TO DO – All of the entries should be restated word for word, but without their pictures.

RECORDED DATA –
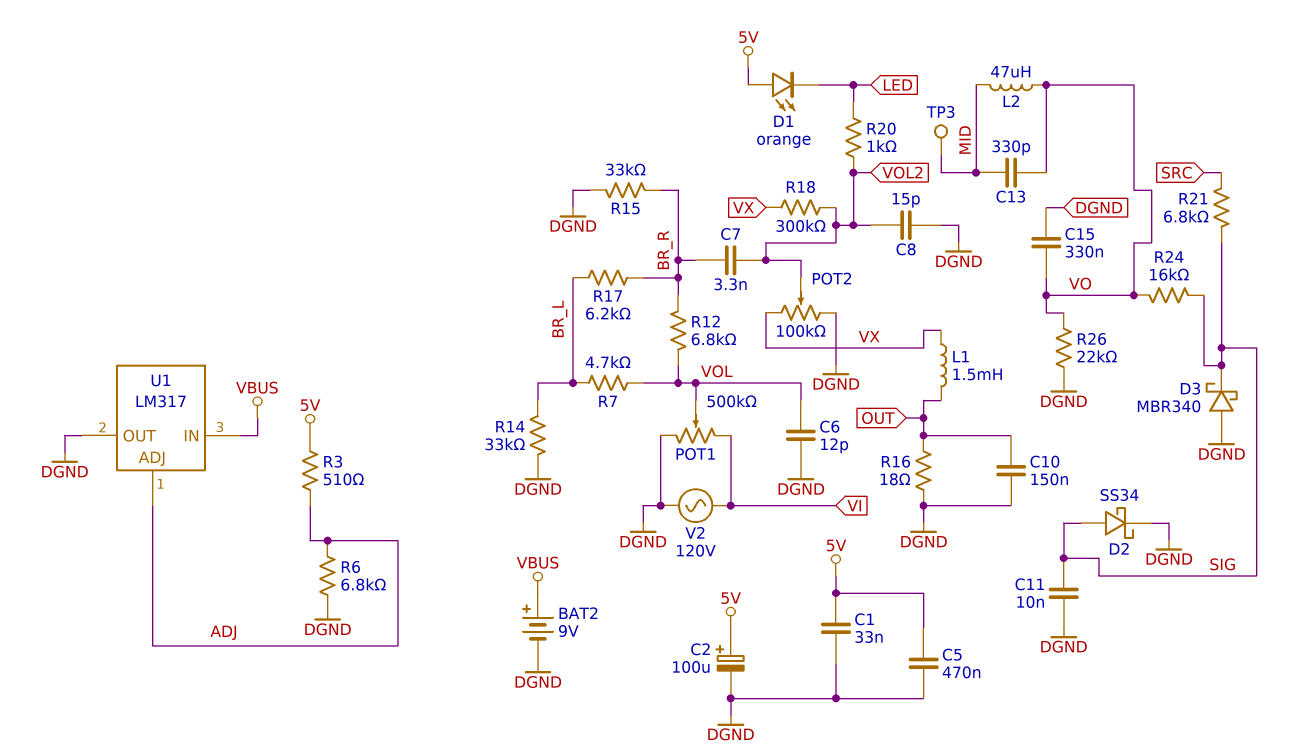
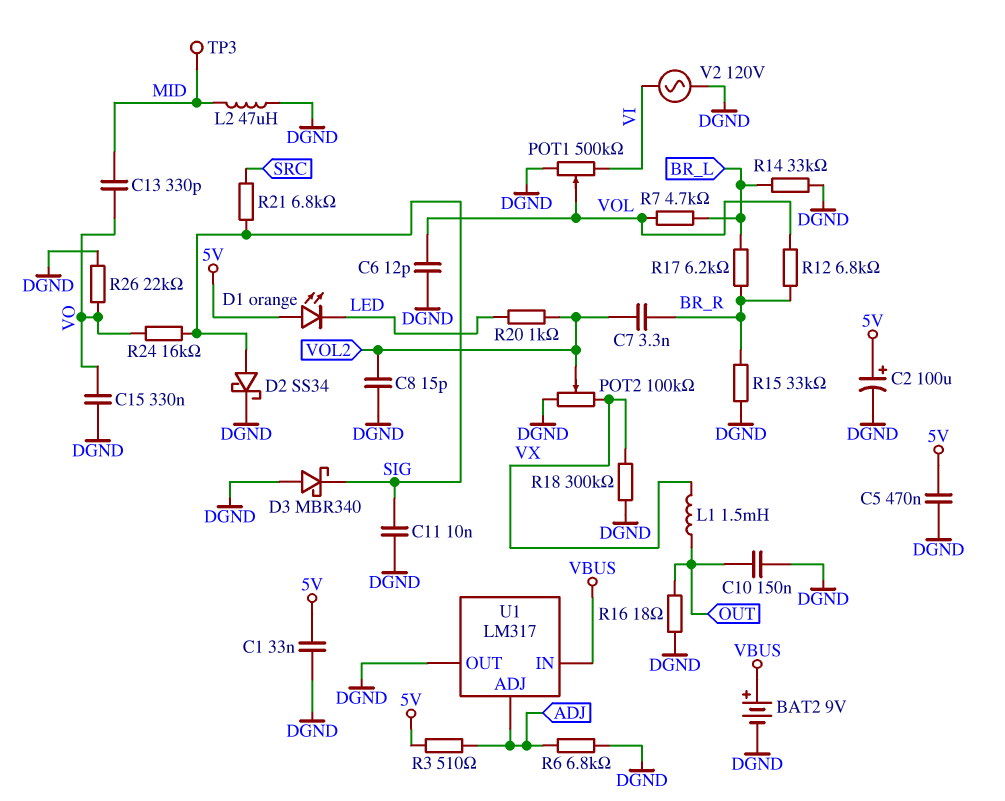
L2: 47uH (MID, VO) -> 47uH (DGND, MID)
R18: 300k (VOL2, VX) -> 300k (DGND, VX)

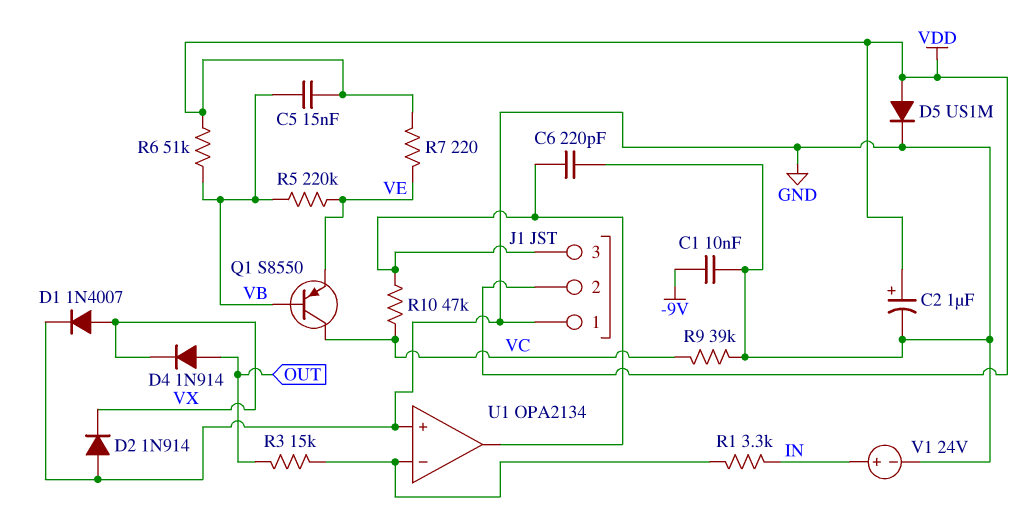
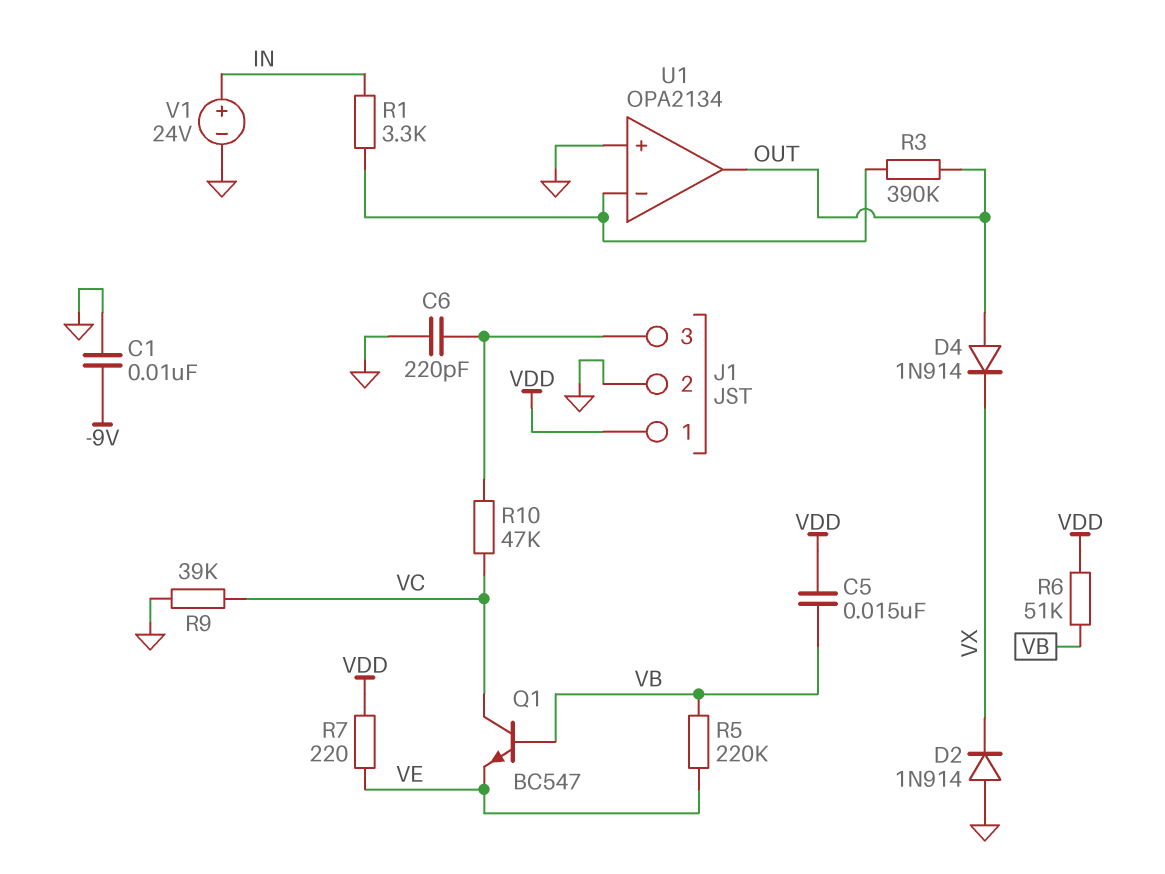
C2: 1uF (plus VDD, minus GND) -> none
D1: diode 1N4007 (A VX, K GND) -> none
D5: diode US1M (A VDD, K GND) -> none
J1 pin 1: GND -> VDD
J1 pin 2: VDD -> GND
Q1: PNP S8550 (B VB, C VC, E VE) -> NPN BC547 (B VB, C VC, E VE)
R3: 15k (OUT, U1/in-) -> 390k (OUT, U1/in-)
U1 pin out: J1/3 -> OUT

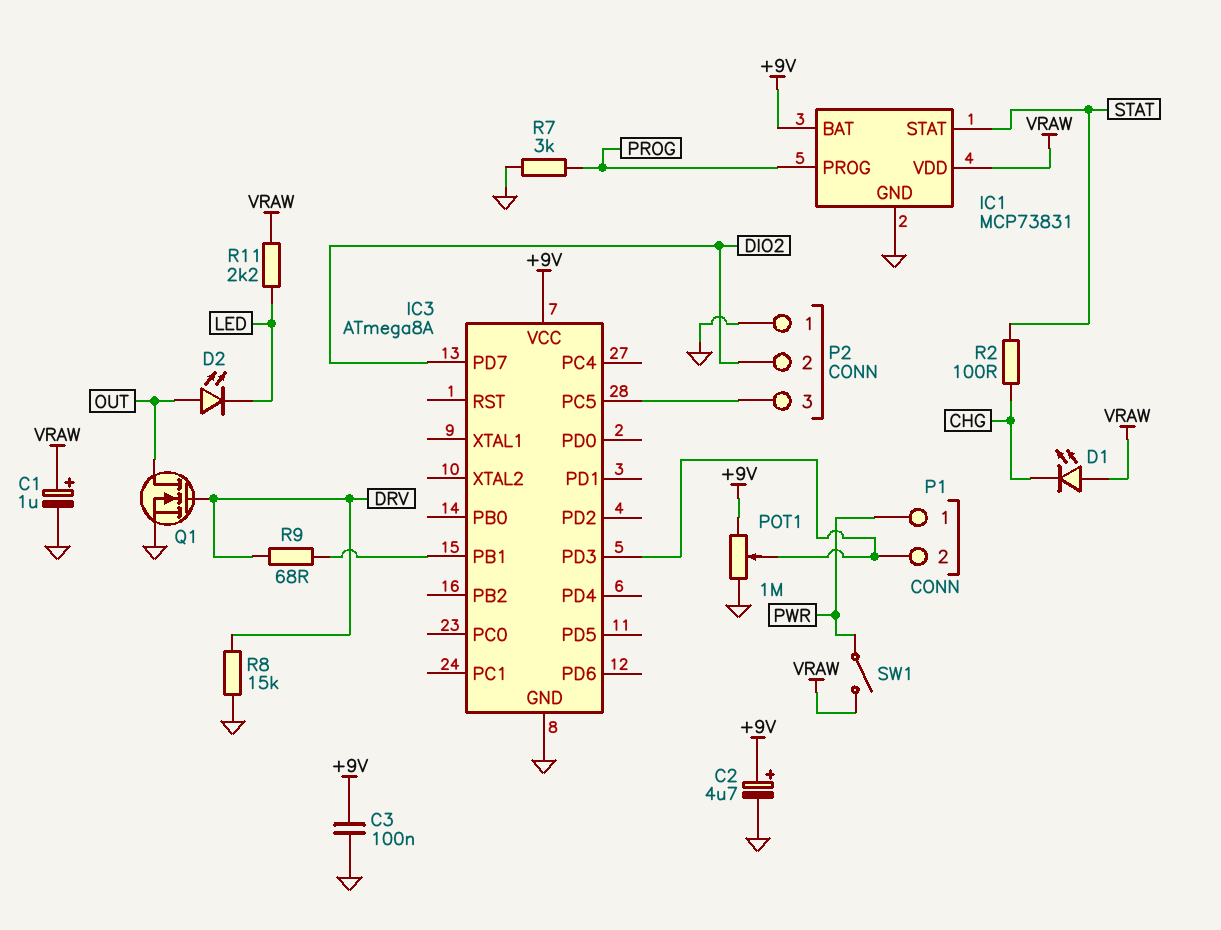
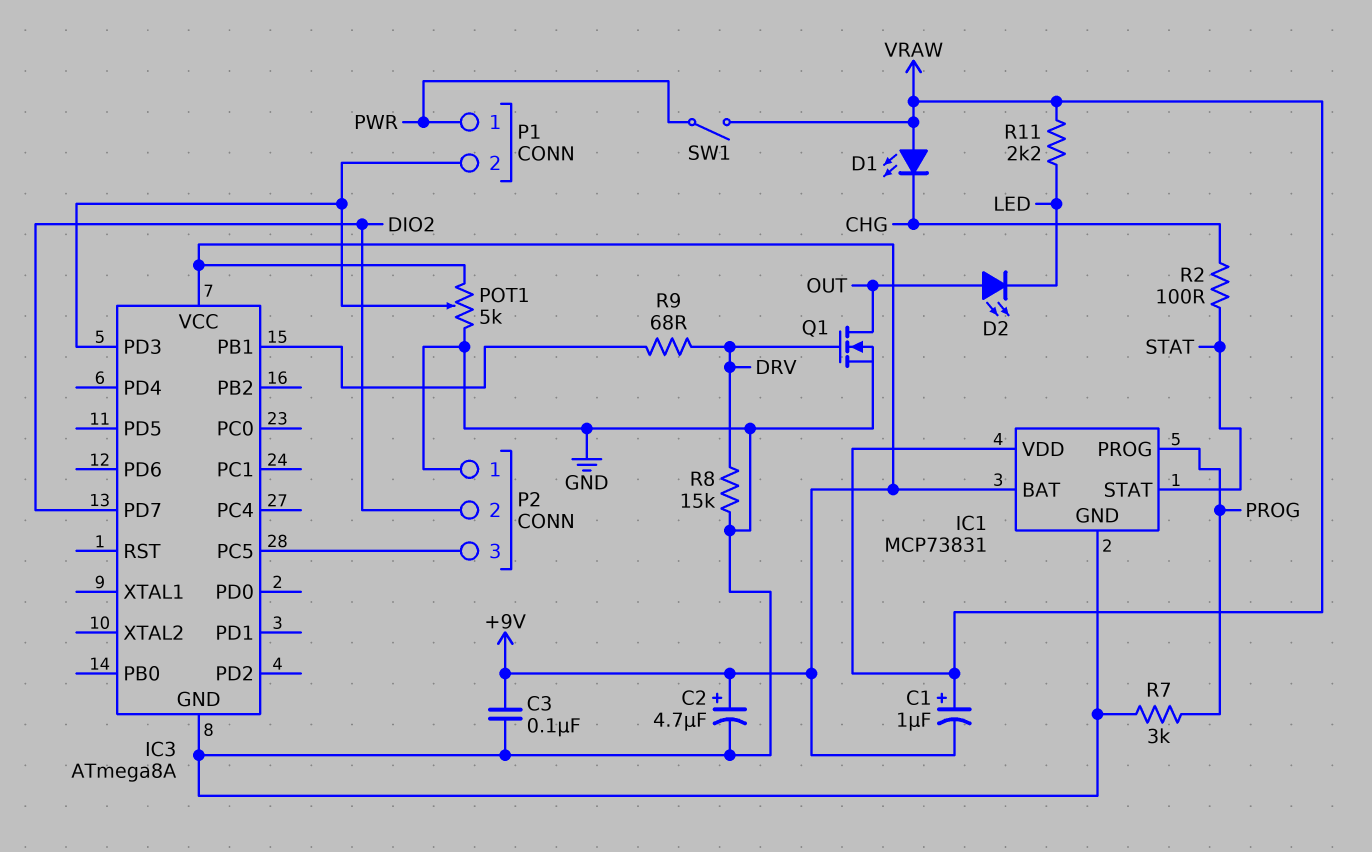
C1: 1uF (plus VRAW, minus GND) -> 1uF (plus VRAW, minus +9V)
POT1: 1M (+9V, GND, wiper IC3/PD3) -> 5k (+9V, GND, wiper IC3/PD3)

TASK ANSWER –
L2: 47uH (MID, VO) -> 47uH (DGND, MID)
R18: 300k (VOL2, VX) -> 300k (DGND, VX)

C2: 1uF (plus VDD, minus GND) -> none
D1: diode 1N4007 (A VX, K GND) -> none
D5: diode US1M (A VDD, K GND) -> none
J1 pin 1: GND -> VDD
J1 pin 2: VDD -> GND
Q1: PNP S8550 (B VB, C VC, E VE) -> NPN BC547 (B VB, C VC, E VE)
R3: 15k (OUT, U1/in-) -> 390k (OUT, U1/in-)
U1 pin out: J1/3 -> OUT

C1: 1uF (plus VRAW, minus GND) -> 1uF (plus VRAW, minus +9V)
POT1: 1M (+9V, GND, wiper IC3/PD3) -> 5k (+9V, GND, wiper IC3/PD3)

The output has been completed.